Content starts

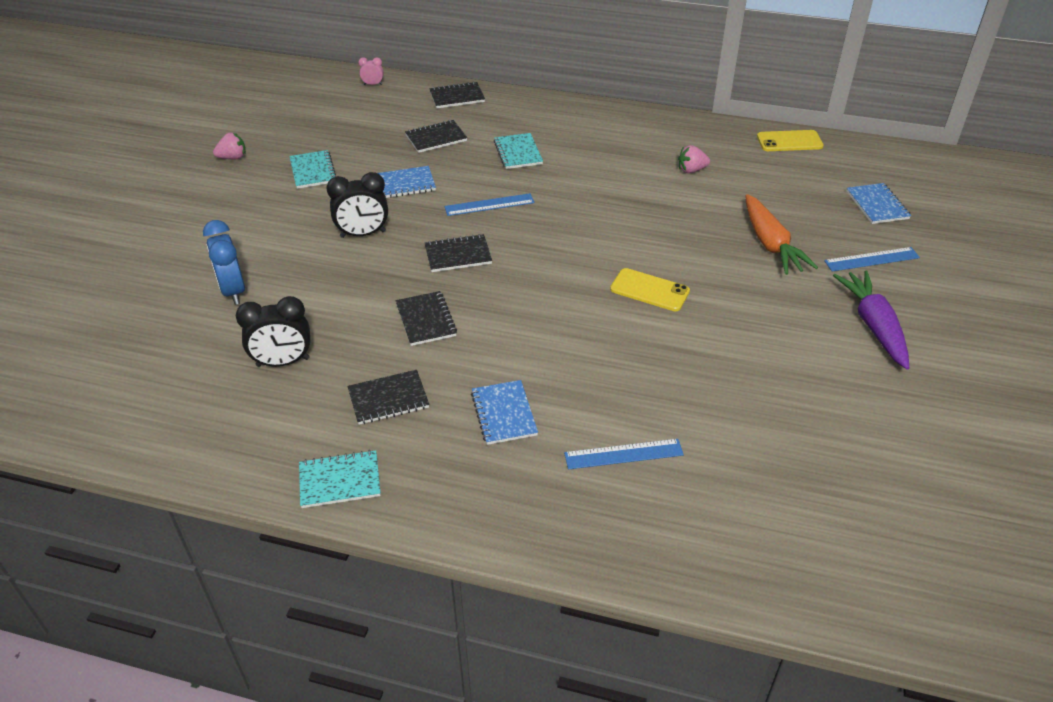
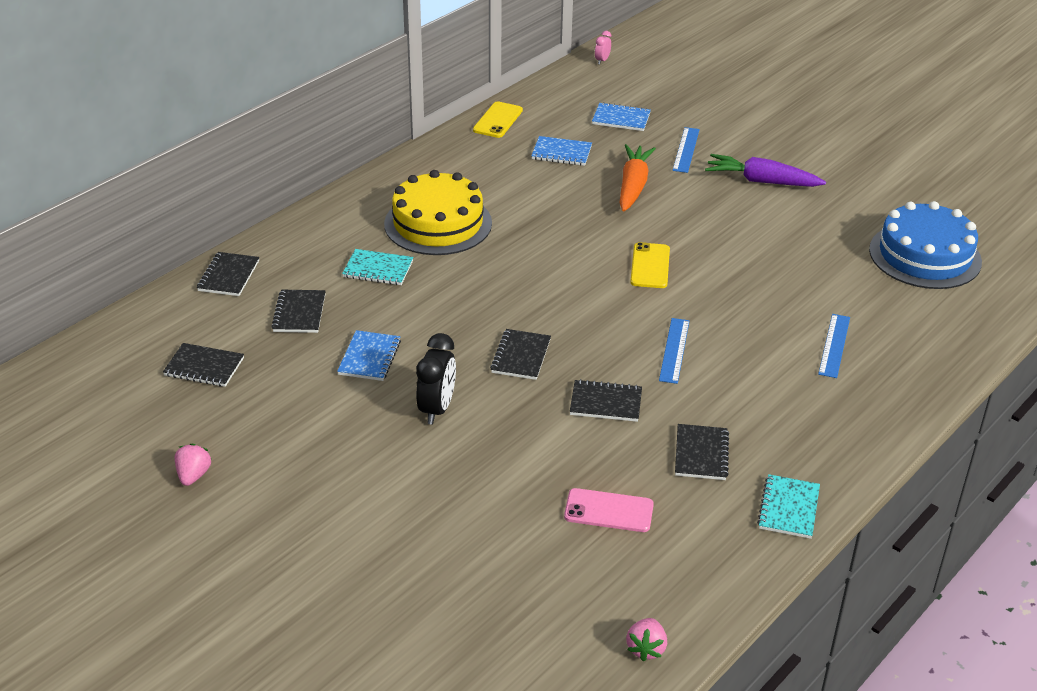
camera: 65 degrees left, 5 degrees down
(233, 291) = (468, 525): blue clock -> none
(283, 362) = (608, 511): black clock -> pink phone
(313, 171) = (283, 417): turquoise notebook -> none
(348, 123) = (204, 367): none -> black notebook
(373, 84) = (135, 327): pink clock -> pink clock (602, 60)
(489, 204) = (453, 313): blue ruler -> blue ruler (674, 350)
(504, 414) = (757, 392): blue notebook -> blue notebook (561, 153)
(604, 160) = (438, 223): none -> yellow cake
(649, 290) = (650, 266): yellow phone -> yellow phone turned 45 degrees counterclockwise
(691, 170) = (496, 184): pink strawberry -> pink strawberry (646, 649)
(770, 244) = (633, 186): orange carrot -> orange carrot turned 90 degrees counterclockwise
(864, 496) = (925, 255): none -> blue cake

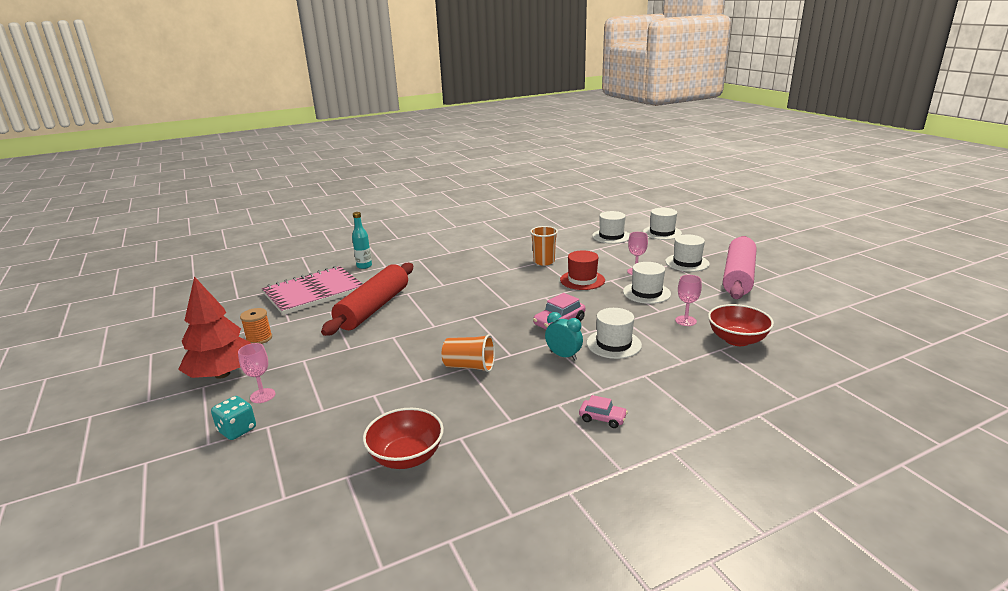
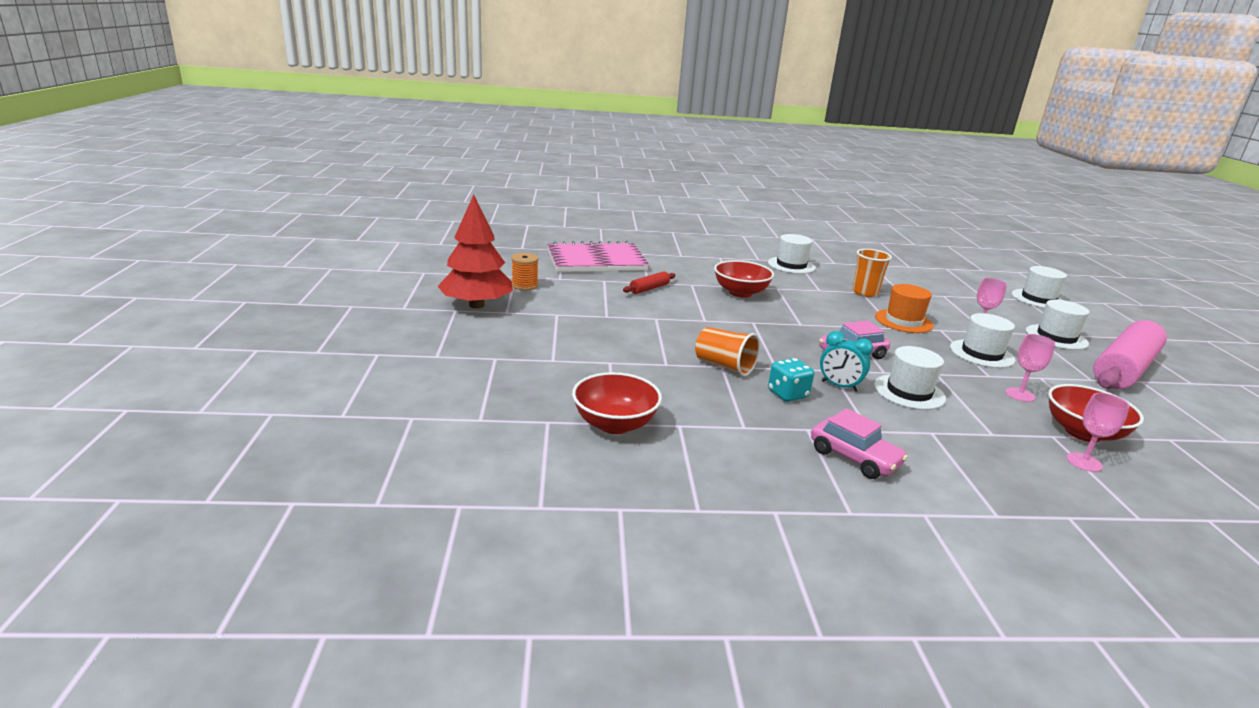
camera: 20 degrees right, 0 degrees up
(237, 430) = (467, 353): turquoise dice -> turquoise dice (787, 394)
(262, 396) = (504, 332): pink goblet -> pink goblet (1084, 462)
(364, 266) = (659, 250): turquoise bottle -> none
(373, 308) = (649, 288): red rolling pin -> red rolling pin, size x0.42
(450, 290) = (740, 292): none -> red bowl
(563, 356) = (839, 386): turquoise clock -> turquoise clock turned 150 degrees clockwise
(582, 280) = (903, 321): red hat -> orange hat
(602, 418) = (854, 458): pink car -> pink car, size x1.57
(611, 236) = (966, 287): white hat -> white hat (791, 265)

Content ends

- _WHAT THE TASK ASKS_
Retype all the entries word for word; the pictures stay out.

- _ANSWER TO THIS TASK_
camera: 65 degrees left, 5 degrees down
(233, 291) = (468, 525): blue clock -> none
(283, 362) = (608, 511): black clock -> pink phone
(313, 171) = (283, 417): turquoise notebook -> none
(348, 123) = (204, 367): none -> black notebook
(373, 84) = (135, 327): pink clock -> pink clock (602, 60)
(489, 204) = (453, 313): blue ruler -> blue ruler (674, 350)
(504, 414) = (757, 392): blue notebook -> blue notebook (561, 153)
(604, 160) = (438, 223): none -> yellow cake
(649, 290) = (650, 266): yellow phone -> yellow phone turned 45 degrees counterclockwise
(691, 170) = (496, 184): pink strawberry -> pink strawberry (646, 649)
(770, 244) = (633, 186): orange carrot -> orange carrot turned 90 degrees counterclockwise
(864, 496) = (925, 255): none -> blue cake

camera: 20 degrees right, 0 degrees up
(237, 430) = (467, 353): turquoise dice -> turquoise dice (787, 394)
(262, 396) = (504, 332): pink goblet -> pink goblet (1084, 462)
(364, 266) = (659, 250): turquoise bottle -> none
(373, 308) = (649, 288): red rolling pin -> red rolling pin, size x0.42
(450, 290) = (740, 292): none -> red bowl
(563, 356) = (839, 386): turquoise clock -> turquoise clock turned 150 degrees clockwise
(582, 280) = (903, 321): red hat -> orange hat
(602, 418) = (854, 458): pink car -> pink car, size x1.57
(611, 236) = (966, 287): white hat -> white hat (791, 265)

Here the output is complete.